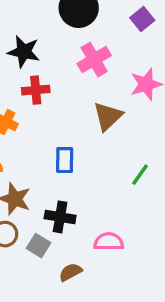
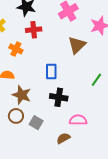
black cross: (60, 217) -> (59, 97), moved
brown semicircle: (70, 272) -> (63, 138), moved

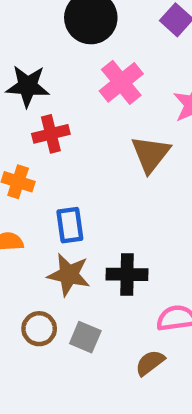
blue rectangle: (51, 71) -> (70, 225), moved
brown star: (22, 95) -> (69, 275), moved

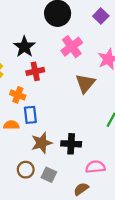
black star: (28, 86) -> (24, 47), turned 30
blue rectangle: (70, 225) -> (30, 115), moved
brown star: (69, 275) -> (42, 143), turned -30

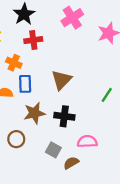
brown triangle: (85, 83) -> (61, 80), moved
gray square: (49, 175) -> (53, 150), moved

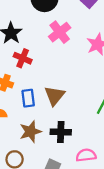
red cross: (33, 40) -> (23, 58), turned 36
blue rectangle: (25, 84) -> (28, 98), moved

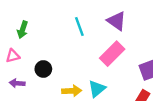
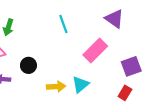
purple triangle: (117, 21) -> (114, 19), moved

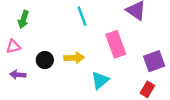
pink rectangle: (95, 51) -> (116, 44), turned -65
yellow arrow: (56, 87) -> (74, 58), moved

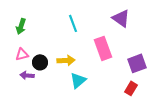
pink triangle: (13, 47) -> (22, 54), moved
purple arrow: (18, 75) -> (27, 75), moved
cyan triangle: (100, 80) -> (78, 80), moved

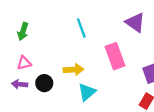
black circle: (40, 62) -> (44, 83), moved
purple arrow: (27, 75) -> (20, 84), moved

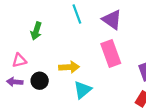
purple triangle: (135, 22) -> (112, 20), moved
cyan line: (81, 28) -> (77, 14), moved
green arrow: (23, 31) -> (36, 31), moved

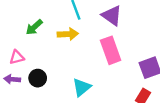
green arrow: (36, 31) -> (34, 27), turned 30
yellow arrow: (69, 67) -> (68, 34), moved

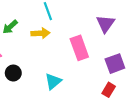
purple triangle: (112, 16) -> (105, 24), moved, turned 30

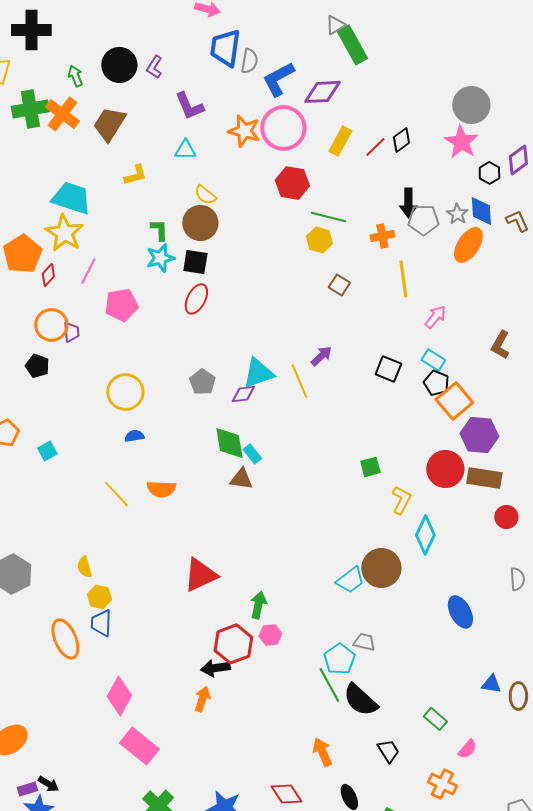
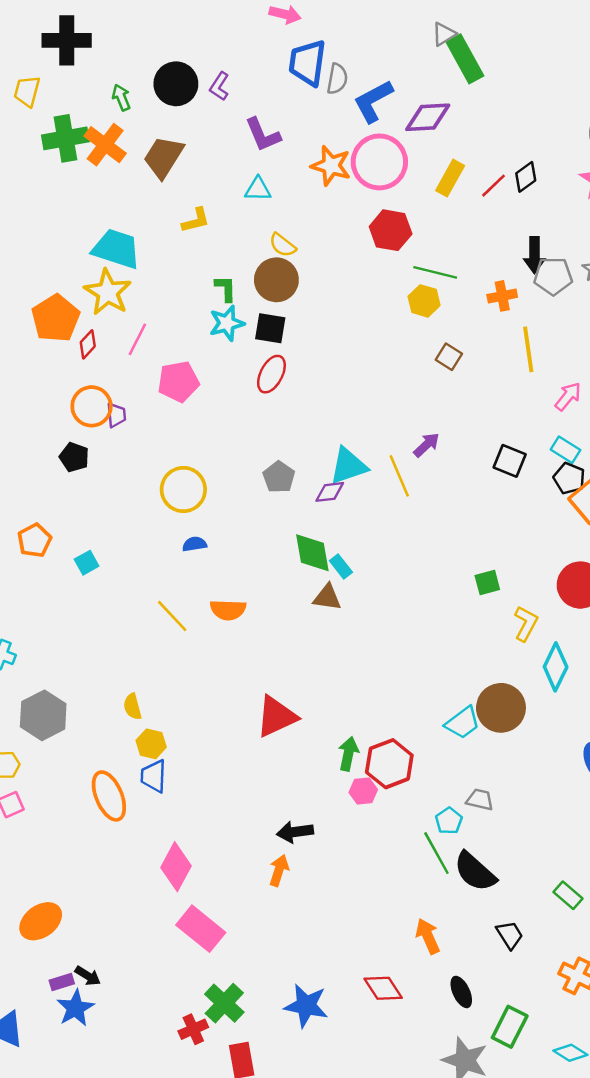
red hexagon: (233, 644) -> (389, 764), moved
cyan pentagon: (339, 659) -> (449, 821), size x0.7

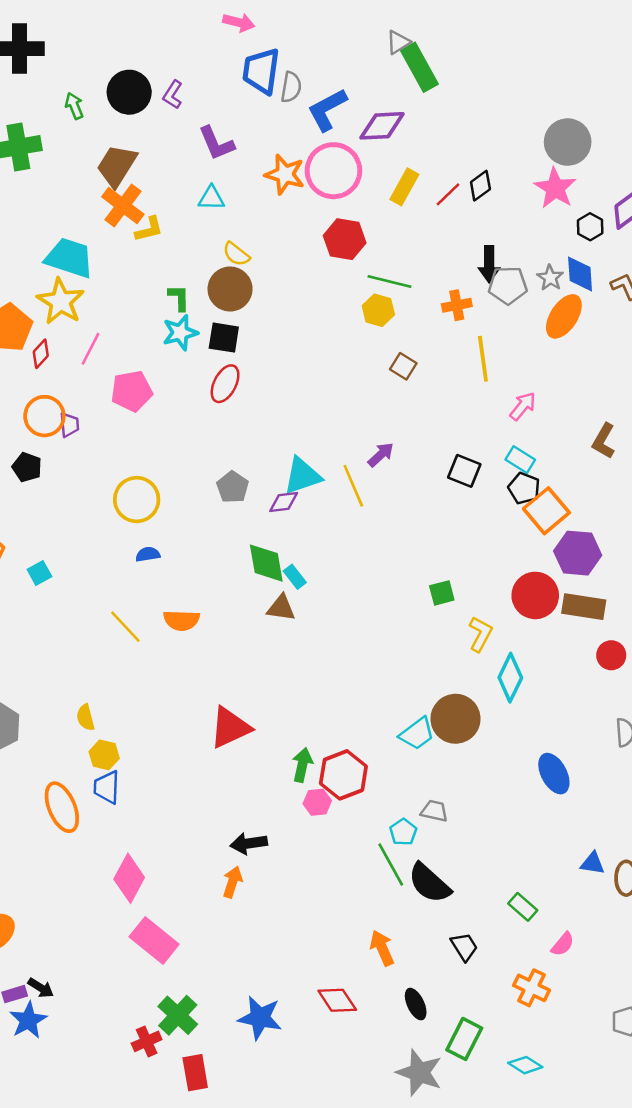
orange cross: (105, 145) -> (123, 206), moved

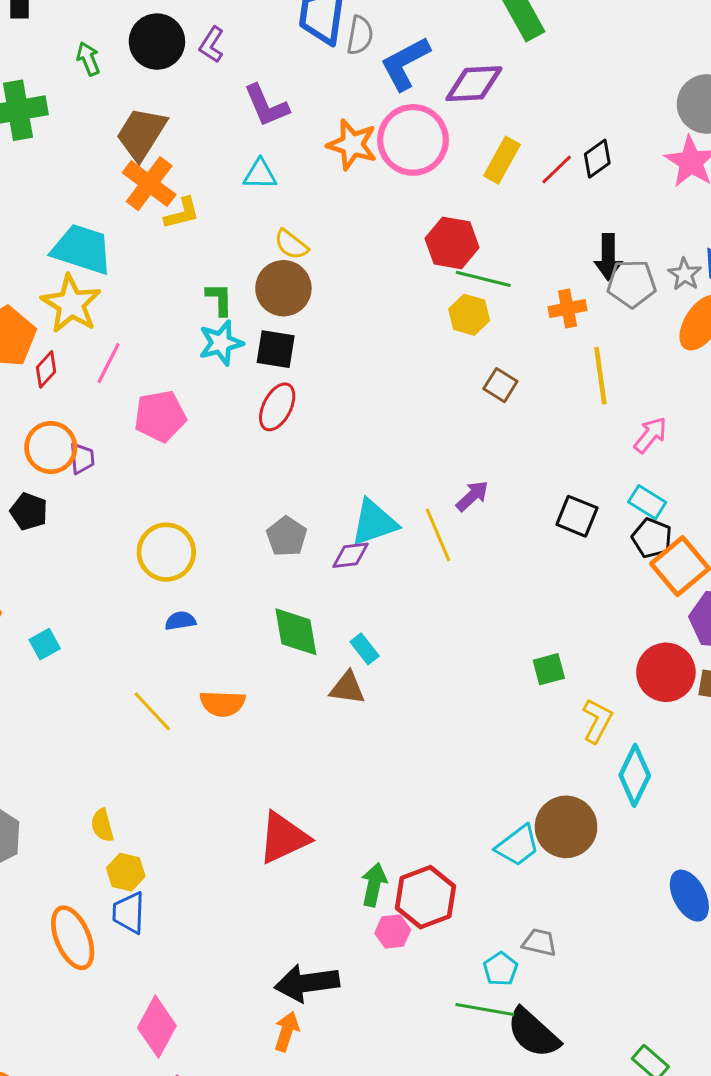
red hexagon: (345, 239) -> (452, 243), moved
green diamond: (266, 563) -> (296, 632), moved
black arrow: (249, 843) -> (307, 983), size x1.4
green line: (391, 865) -> (485, 1010), turned -51

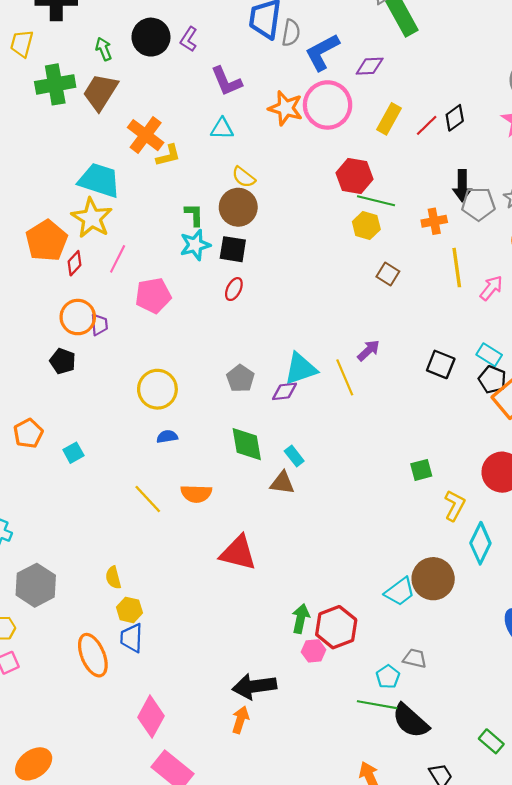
purple diamond: (474, 84) -> (370, 66), size x0.7
brown trapezoid: (141, 134) -> (100, 92), moved
red ellipse: (277, 407) -> (234, 289), size x0.7
pink arrow: (650, 435) -> (491, 288), moved
red triangle: (283, 838) -> (238, 553), moved, turned 39

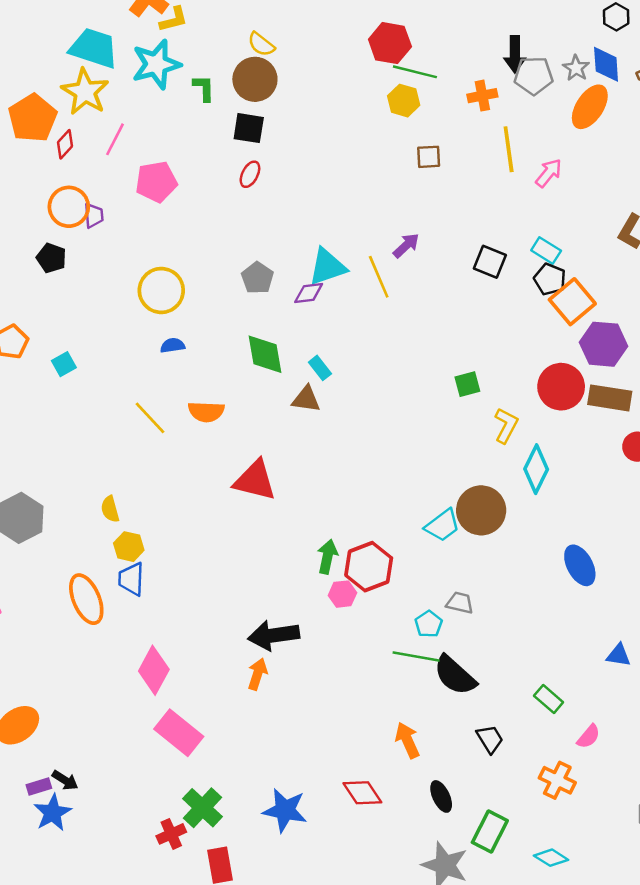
cyan star: (195, 245) -> (156, 64), moved, size x1.4
brown square: (388, 274) -> (429, 157), turned -35

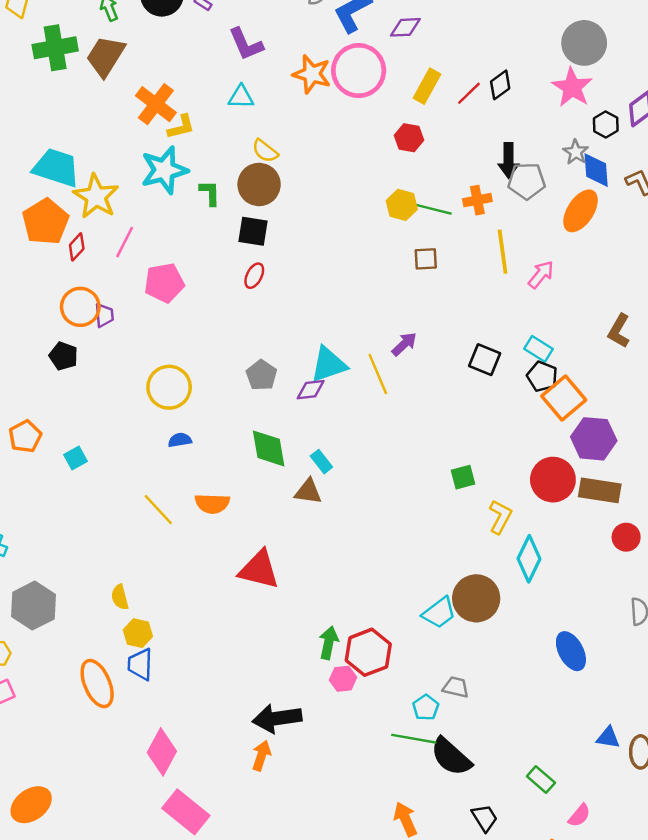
red hexagon: (390, 43) -> (409, 138), moved, size x0.7
cyan trapezoid: (94, 48) -> (56, 168), moved
gray star: (576, 68) -> (576, 152), moved
green line: (415, 72) -> (431, 208), moved

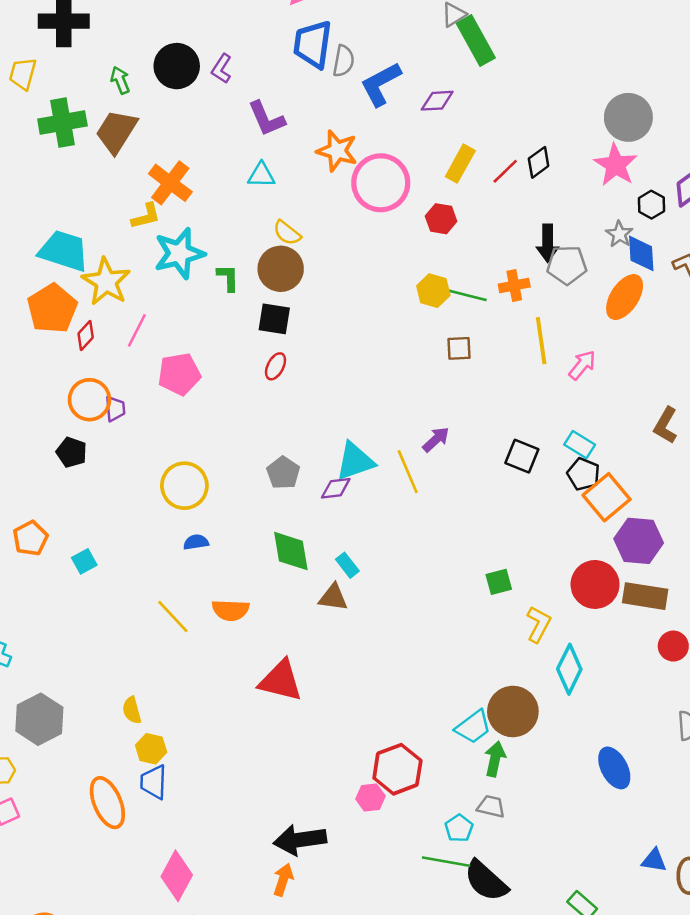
pink circle: (359, 71) -> (381, 183), moved
yellow L-shape: (181, 127) -> (146, 216), moved
green arrow: (329, 643) -> (495, 759), moved

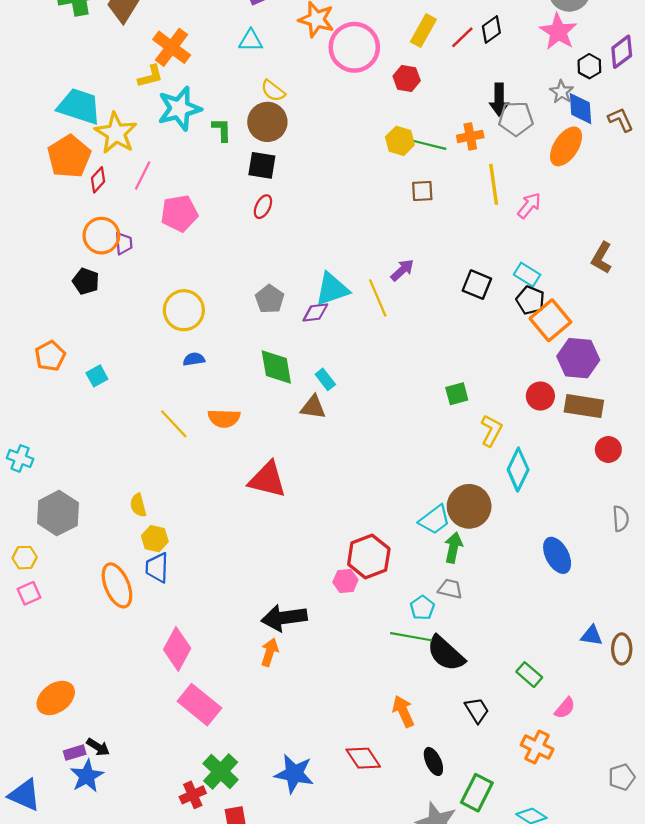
red circle: (595, 584) -> (540, 396), size x0.7

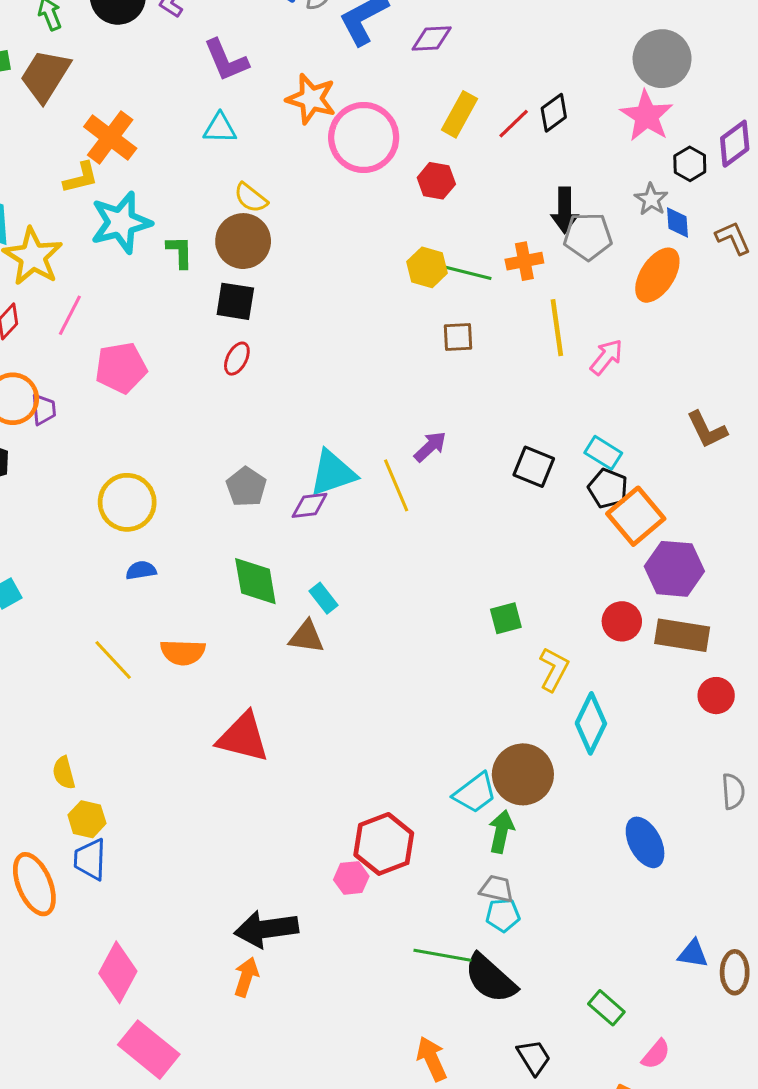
blue diamond: (580, 109) -> (677, 223), size x0.7
brown L-shape: (602, 258) -> (707, 430), turned -56
cyan pentagon: (422, 608) -> (503, 915), moved, turned 30

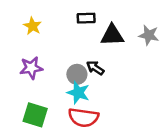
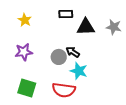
cyan star: (78, 93) -> (79, 71), moved

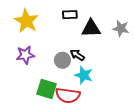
yellow star: (25, 20) -> (26, 21), size x1.6
green square: (27, 88) -> (47, 89), moved

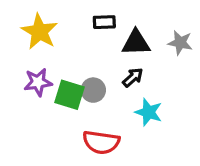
black arrow: (77, 55) -> (133, 77), moved, turned 104
cyan star: (84, 75) -> (149, 112), moved
green square: (47, 89) -> (70, 95), moved

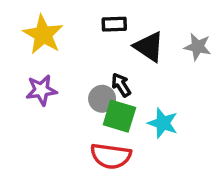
black triangle: (136, 43) -> (149, 47), turned 36
black arrow: (133, 77) -> (121, 85), moved, turned -80
green square: (70, 95) -> (119, 116), moved

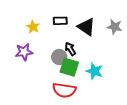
black rectangle: (114, 24) -> (60, 21), moved
yellow star: (43, 35) -> (33, 27), moved, size x0.6

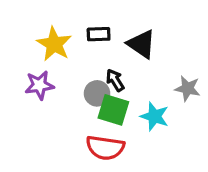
yellow star: (33, 27) -> (54, 44), size x1.5
gray star: (115, 27) -> (187, 88), moved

----------

The listing is to be repeated word for word, with all pictures omitted.

black cross: (60, 217) -> (59, 97), moved
brown semicircle: (70, 272) -> (63, 138), moved

blue rectangle: (51, 71) -> (70, 225), moved
brown star: (22, 95) -> (69, 275), moved

black star: (28, 86) -> (24, 47), turned 30
blue rectangle: (70, 225) -> (30, 115), moved
brown star: (69, 275) -> (42, 143), turned -30

brown triangle: (85, 83) -> (61, 80), moved
gray square: (49, 175) -> (53, 150), moved

red cross: (33, 40) -> (23, 58), turned 36
blue rectangle: (25, 84) -> (28, 98), moved

purple triangle: (117, 21) -> (114, 19), moved

pink rectangle: (95, 51) -> (116, 44), turned -65
yellow arrow: (56, 87) -> (74, 58), moved

pink triangle: (13, 47) -> (22, 54), moved
purple arrow: (18, 75) -> (27, 75), moved
cyan triangle: (100, 80) -> (78, 80), moved

black circle: (40, 62) -> (44, 83), moved
purple arrow: (27, 75) -> (20, 84), moved

purple triangle: (135, 22) -> (112, 20), moved
cyan line: (81, 28) -> (77, 14), moved
green arrow: (23, 31) -> (36, 31), moved

green arrow: (36, 31) -> (34, 27), turned 30
yellow arrow: (69, 67) -> (68, 34), moved

purple triangle: (112, 16) -> (105, 24), moved, turned 30

red hexagon: (233, 644) -> (389, 764), moved
cyan pentagon: (339, 659) -> (449, 821), size x0.7

orange cross: (105, 145) -> (123, 206), moved

red hexagon: (345, 239) -> (452, 243), moved
green diamond: (266, 563) -> (296, 632), moved
black arrow: (249, 843) -> (307, 983), size x1.4
green line: (391, 865) -> (485, 1010), turned -51

purple diamond: (474, 84) -> (370, 66), size x0.7
brown trapezoid: (141, 134) -> (100, 92), moved
red ellipse: (277, 407) -> (234, 289), size x0.7
pink arrow: (650, 435) -> (491, 288), moved
red triangle: (283, 838) -> (238, 553), moved, turned 39

cyan star: (195, 245) -> (156, 64), moved, size x1.4
brown square: (388, 274) -> (429, 157), turned -35

red hexagon: (390, 43) -> (409, 138), moved, size x0.7
cyan trapezoid: (94, 48) -> (56, 168), moved
gray star: (576, 68) -> (576, 152), moved
green line: (415, 72) -> (431, 208), moved

pink circle: (359, 71) -> (381, 183), moved
yellow L-shape: (181, 127) -> (146, 216), moved
green arrow: (329, 643) -> (495, 759), moved

red circle: (595, 584) -> (540, 396), size x0.7

blue diamond: (580, 109) -> (677, 223), size x0.7
brown L-shape: (602, 258) -> (707, 430), turned -56
cyan pentagon: (422, 608) -> (503, 915), moved, turned 30

cyan star: (78, 93) -> (79, 71), moved

yellow star: (25, 20) -> (26, 21), size x1.6
green square: (27, 88) -> (47, 89), moved

black arrow: (77, 55) -> (133, 77), moved, turned 104
cyan star: (84, 75) -> (149, 112), moved
green square: (47, 89) -> (70, 95), moved

black triangle: (136, 43) -> (149, 47), turned 36
black arrow: (133, 77) -> (121, 85), moved, turned -80
green square: (70, 95) -> (119, 116), moved

black rectangle: (114, 24) -> (60, 21), moved
yellow star: (43, 35) -> (33, 27), moved, size x0.6

yellow star: (33, 27) -> (54, 44), size x1.5
gray star: (115, 27) -> (187, 88), moved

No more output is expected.